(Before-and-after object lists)
--

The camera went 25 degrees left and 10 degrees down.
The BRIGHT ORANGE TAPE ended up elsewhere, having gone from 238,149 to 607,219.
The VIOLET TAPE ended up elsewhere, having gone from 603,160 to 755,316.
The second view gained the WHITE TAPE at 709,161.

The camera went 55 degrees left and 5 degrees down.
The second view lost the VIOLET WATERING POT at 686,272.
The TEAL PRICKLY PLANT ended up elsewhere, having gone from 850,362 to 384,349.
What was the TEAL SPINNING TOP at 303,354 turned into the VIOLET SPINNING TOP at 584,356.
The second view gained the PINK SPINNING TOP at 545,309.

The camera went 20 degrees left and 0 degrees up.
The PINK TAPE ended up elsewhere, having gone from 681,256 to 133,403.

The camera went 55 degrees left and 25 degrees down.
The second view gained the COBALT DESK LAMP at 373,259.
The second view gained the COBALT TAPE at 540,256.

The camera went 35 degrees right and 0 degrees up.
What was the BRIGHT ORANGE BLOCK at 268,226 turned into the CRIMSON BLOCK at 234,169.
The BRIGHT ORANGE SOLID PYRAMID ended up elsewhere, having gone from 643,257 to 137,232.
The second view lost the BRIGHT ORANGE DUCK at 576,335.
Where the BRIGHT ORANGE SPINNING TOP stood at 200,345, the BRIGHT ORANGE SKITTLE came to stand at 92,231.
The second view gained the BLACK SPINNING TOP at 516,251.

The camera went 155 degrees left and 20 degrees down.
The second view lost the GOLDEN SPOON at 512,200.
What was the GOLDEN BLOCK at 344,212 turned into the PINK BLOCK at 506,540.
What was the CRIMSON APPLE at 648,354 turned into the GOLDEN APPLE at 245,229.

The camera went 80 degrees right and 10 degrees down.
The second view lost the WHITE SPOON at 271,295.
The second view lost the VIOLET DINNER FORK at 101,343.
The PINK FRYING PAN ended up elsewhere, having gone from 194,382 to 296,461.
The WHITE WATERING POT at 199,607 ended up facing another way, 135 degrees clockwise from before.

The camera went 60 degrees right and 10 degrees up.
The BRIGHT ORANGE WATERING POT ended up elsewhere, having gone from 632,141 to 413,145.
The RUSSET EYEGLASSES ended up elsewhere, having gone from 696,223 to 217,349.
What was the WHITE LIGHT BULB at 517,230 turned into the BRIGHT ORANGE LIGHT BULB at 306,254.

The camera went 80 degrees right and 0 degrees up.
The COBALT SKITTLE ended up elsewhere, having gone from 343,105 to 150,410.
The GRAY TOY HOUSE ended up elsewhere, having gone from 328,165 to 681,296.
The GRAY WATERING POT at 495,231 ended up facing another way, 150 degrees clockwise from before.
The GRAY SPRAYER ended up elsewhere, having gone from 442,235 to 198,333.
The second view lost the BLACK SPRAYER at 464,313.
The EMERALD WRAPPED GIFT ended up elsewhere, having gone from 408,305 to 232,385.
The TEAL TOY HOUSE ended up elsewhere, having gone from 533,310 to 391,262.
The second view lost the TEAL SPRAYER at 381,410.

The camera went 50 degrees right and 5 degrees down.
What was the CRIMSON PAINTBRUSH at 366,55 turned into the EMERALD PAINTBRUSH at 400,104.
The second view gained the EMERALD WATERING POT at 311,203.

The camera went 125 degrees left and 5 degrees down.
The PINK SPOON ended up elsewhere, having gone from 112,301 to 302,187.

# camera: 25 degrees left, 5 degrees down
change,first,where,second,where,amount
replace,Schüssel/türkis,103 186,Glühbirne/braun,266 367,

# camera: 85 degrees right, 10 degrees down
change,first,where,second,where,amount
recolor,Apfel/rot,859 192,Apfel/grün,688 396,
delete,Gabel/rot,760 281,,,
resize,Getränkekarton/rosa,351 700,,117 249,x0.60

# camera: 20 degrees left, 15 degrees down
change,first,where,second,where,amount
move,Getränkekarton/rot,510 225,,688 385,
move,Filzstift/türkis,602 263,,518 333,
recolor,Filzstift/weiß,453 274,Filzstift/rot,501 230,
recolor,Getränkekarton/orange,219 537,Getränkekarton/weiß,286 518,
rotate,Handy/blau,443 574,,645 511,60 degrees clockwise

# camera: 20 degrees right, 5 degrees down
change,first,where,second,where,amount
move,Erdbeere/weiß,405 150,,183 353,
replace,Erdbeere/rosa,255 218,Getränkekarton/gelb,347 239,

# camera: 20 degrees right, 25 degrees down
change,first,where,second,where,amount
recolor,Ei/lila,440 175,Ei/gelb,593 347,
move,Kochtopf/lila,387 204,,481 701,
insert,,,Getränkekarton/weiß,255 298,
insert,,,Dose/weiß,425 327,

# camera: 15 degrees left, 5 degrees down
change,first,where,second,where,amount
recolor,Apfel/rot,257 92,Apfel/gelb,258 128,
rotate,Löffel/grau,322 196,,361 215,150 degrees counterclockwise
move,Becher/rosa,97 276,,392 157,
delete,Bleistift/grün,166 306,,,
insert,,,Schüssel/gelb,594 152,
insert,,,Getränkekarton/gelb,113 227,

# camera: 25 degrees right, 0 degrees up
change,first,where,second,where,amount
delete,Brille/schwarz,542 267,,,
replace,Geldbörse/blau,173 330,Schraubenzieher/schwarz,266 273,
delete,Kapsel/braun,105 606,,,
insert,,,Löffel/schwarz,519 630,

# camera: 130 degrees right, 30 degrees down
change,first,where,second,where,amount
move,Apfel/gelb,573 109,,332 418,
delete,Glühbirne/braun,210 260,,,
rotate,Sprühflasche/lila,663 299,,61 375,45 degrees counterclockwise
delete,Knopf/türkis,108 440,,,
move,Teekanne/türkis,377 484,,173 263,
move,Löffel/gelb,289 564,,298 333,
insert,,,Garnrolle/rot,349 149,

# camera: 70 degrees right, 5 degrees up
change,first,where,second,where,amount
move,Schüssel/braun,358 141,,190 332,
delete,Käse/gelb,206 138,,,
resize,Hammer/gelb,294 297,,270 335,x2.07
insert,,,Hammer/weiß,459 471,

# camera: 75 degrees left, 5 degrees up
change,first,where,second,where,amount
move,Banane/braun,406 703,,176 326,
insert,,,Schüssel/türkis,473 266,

--

What you have to do: Copy out all lines from the records where the word "another" appears.

Written answer:
The WHITE WATERING POT at 199,607 ended up facing another way, 135 degrees clockwise from before.
The GRAY WATERING POT at 495,231 ended up facing another way, 150 degrees clockwise from before.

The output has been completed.